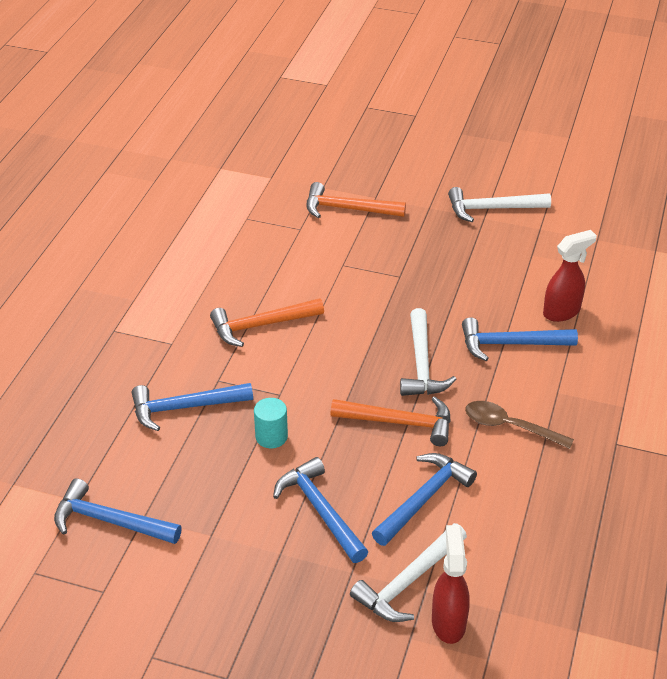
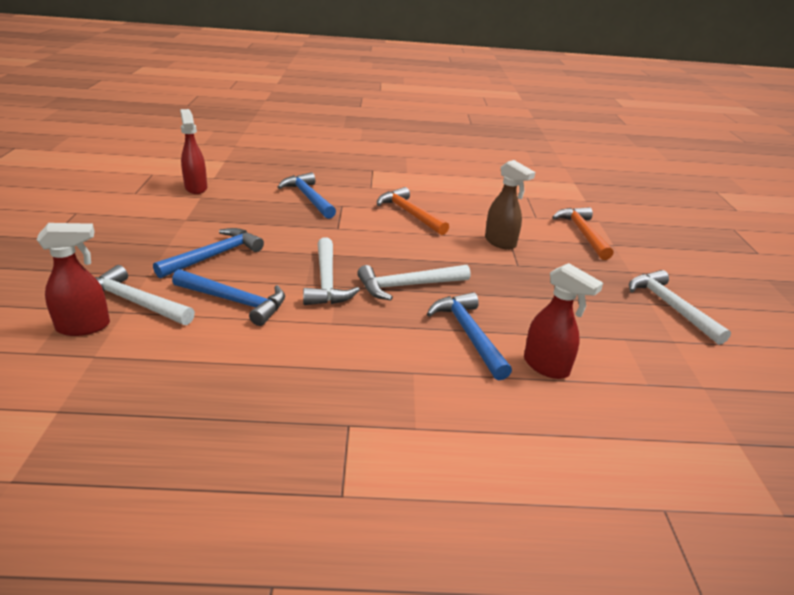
camera: 70 degrees right, 10 degrees down
(110, 521) = (196, 188): blue hammer -> red spray bottle
(271, 437) = (290, 229): turquoise cylinder -> none
(351, 274) = (500, 242): none -> brown spray bottle
(399, 422) = (327, 281): orange hammer -> white hammer
(510, 427) = (345, 343): brown spoon -> none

□ □ □

## TASK DETAILS
Provide only the number of lines in the listing above that contain "bottle".

## TASK OUTPUT
2